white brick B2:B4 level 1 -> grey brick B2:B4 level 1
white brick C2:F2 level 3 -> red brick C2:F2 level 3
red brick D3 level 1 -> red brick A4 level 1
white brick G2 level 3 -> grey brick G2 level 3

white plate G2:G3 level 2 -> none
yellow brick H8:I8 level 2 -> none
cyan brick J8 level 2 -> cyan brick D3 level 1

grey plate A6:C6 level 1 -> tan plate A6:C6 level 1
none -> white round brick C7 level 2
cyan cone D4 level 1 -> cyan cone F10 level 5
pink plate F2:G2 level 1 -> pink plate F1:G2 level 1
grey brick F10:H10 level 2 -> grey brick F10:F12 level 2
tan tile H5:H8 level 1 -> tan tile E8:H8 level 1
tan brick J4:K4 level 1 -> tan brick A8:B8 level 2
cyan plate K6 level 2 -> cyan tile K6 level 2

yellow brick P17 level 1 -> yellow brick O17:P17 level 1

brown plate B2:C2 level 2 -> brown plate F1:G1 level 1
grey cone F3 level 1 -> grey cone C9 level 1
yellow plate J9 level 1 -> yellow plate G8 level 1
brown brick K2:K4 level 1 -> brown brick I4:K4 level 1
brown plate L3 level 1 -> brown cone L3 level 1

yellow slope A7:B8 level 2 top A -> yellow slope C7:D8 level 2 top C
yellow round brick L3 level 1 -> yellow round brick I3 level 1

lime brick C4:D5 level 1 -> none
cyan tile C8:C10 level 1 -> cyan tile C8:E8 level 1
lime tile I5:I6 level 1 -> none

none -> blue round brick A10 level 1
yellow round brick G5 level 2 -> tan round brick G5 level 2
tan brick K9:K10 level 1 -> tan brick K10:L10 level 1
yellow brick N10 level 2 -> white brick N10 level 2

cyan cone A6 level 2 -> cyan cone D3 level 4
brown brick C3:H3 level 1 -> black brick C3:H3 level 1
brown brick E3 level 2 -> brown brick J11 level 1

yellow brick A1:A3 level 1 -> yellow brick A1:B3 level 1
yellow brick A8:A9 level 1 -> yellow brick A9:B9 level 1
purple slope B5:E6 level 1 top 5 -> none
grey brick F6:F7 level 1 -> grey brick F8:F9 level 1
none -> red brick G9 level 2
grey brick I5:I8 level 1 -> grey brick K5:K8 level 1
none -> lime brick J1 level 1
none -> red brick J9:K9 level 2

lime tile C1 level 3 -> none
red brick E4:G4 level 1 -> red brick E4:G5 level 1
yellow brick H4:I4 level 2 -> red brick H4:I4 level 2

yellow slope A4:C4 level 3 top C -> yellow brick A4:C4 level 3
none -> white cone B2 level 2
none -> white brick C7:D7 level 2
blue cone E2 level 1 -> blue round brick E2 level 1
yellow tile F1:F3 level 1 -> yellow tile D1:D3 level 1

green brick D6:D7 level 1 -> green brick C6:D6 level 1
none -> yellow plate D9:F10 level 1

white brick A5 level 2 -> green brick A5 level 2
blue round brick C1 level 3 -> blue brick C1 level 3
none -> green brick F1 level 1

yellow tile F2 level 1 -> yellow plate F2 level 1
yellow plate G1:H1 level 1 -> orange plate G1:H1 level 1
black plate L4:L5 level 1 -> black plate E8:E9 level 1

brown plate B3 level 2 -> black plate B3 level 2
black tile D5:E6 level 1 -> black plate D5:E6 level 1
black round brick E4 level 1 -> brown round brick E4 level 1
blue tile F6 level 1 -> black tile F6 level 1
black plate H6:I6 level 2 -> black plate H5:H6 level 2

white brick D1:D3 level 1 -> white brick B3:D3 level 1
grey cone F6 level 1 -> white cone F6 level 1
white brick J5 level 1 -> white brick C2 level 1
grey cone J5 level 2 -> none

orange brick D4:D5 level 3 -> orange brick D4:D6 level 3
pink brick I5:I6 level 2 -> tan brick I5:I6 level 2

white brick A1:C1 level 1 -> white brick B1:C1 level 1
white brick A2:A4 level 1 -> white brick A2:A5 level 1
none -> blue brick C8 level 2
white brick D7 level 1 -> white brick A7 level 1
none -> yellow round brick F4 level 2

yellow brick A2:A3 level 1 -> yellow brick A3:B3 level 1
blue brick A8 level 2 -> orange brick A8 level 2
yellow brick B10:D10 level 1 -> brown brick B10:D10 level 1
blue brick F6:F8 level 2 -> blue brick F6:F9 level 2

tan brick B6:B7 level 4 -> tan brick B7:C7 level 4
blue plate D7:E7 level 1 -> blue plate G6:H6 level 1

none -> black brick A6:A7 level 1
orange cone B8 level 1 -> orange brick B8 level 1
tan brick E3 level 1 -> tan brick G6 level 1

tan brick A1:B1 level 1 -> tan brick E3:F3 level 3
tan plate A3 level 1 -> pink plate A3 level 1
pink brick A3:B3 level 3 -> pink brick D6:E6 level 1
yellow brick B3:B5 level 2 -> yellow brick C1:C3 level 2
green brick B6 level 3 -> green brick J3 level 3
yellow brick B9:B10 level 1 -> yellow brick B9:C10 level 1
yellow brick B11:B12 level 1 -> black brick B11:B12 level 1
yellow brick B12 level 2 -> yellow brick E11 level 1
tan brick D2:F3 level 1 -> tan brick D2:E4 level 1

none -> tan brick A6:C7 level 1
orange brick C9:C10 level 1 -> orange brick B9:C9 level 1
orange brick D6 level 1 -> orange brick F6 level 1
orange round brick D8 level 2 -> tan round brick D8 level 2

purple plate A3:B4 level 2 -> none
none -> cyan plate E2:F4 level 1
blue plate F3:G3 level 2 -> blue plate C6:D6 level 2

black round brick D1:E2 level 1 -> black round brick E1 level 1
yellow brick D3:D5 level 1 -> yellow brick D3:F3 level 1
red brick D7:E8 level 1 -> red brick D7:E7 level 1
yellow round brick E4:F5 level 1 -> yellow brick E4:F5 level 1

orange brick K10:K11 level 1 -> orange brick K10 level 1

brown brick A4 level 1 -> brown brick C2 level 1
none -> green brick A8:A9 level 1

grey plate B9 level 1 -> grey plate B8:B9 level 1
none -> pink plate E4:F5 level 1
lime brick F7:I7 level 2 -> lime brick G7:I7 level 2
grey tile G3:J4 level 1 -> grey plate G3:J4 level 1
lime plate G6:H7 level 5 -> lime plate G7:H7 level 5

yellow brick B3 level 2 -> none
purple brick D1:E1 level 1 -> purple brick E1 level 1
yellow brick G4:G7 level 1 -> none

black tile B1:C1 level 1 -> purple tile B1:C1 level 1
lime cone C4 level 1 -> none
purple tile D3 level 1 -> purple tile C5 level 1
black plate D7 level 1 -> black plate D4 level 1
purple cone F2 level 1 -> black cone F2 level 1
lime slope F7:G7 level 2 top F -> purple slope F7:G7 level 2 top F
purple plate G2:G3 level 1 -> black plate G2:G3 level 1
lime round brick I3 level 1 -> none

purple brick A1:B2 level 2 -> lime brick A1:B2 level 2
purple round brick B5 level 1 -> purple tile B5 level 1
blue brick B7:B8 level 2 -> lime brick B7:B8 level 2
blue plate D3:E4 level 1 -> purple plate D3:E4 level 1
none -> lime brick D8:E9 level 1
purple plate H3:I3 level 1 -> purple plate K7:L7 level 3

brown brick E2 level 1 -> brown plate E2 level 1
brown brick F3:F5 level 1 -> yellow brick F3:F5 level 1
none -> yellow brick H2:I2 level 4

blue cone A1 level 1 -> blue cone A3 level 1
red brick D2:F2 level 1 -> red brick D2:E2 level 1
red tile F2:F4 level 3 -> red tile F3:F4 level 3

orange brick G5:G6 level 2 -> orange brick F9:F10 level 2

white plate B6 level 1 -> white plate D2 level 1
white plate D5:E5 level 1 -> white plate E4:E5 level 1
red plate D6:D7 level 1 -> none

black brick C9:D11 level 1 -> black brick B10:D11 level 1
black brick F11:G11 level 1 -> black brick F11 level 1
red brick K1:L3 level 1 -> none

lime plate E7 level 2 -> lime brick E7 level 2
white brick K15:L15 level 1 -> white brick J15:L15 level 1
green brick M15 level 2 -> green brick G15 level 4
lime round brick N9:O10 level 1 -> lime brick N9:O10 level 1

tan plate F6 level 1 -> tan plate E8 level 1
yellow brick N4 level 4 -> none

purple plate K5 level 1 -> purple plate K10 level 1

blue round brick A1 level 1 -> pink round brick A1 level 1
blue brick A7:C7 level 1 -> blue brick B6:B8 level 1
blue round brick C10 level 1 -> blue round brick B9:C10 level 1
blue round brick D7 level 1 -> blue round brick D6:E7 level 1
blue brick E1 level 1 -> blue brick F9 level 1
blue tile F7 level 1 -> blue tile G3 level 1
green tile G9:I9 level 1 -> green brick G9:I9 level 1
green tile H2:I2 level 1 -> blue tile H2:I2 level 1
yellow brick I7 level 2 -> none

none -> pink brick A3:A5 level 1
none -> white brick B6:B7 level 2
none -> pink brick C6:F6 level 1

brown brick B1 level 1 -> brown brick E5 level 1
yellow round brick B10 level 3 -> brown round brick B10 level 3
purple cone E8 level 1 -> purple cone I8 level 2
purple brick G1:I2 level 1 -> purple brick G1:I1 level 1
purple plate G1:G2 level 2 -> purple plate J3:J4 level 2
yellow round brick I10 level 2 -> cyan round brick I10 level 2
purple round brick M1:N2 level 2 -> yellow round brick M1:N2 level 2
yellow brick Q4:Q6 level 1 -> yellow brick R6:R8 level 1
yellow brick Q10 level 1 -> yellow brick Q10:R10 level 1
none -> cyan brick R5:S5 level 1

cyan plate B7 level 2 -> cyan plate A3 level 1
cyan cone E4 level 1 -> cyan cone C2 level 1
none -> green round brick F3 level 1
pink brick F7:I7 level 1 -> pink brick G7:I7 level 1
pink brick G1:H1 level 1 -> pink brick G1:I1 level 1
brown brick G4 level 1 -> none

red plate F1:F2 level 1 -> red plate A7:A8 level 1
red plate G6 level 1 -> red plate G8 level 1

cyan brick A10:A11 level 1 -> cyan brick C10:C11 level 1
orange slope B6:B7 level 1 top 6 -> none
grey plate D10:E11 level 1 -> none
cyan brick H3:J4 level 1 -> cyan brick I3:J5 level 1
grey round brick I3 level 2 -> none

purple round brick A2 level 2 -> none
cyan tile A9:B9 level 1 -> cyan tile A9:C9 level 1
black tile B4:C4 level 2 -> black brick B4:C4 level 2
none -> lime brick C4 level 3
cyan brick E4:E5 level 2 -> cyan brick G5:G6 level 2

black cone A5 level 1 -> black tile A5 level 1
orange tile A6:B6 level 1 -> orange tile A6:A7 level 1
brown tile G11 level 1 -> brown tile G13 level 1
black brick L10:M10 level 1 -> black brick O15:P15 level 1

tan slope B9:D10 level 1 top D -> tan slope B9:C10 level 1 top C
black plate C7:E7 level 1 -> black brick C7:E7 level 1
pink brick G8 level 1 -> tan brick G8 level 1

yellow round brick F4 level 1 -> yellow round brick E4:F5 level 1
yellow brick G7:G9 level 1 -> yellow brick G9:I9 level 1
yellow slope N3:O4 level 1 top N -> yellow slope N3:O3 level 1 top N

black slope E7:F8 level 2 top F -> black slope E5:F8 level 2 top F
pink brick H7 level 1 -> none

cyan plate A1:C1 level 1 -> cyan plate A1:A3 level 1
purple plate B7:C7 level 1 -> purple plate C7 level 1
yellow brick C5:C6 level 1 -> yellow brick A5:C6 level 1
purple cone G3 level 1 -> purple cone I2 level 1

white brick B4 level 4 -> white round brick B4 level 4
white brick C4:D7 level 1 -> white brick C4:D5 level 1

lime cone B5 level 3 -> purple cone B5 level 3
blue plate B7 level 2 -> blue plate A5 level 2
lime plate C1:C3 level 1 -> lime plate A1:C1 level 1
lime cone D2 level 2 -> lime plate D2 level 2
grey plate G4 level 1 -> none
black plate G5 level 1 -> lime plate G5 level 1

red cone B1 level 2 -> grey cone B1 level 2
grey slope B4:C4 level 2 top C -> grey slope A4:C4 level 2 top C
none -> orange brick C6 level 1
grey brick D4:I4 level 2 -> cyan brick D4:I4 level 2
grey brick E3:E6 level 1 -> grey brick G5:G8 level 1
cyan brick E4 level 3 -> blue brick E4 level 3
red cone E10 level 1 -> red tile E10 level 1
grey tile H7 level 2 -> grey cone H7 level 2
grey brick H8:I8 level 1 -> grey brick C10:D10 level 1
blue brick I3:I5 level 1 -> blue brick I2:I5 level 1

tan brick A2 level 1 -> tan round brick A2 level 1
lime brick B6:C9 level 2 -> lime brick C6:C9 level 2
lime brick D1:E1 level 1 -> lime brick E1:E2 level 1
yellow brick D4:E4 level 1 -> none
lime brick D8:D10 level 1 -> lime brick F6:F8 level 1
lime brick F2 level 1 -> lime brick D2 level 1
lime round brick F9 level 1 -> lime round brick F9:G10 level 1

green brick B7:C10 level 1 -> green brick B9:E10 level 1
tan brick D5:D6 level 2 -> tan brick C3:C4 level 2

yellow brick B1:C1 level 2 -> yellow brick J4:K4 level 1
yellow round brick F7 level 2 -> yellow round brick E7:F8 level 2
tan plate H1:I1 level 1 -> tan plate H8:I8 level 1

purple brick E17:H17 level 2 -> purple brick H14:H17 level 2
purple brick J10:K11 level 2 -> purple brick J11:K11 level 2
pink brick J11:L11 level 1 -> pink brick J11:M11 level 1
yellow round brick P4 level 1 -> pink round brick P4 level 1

_Try it_. Please give an exact restatement of only the lines from the beginning of the material above to the line with "white plate G2:G3 level 2 -> none", inclusive.

_Your response_.
white brick B2:B4 level 1 -> grey brick B2:B4 level 1
white brick C2:F2 level 3 -> red brick C2:F2 level 3
red brick D3 level 1 -> red brick A4 level 1
white brick G2 level 3 -> grey brick G2 level 3

white plate G2:G3 level 2 -> none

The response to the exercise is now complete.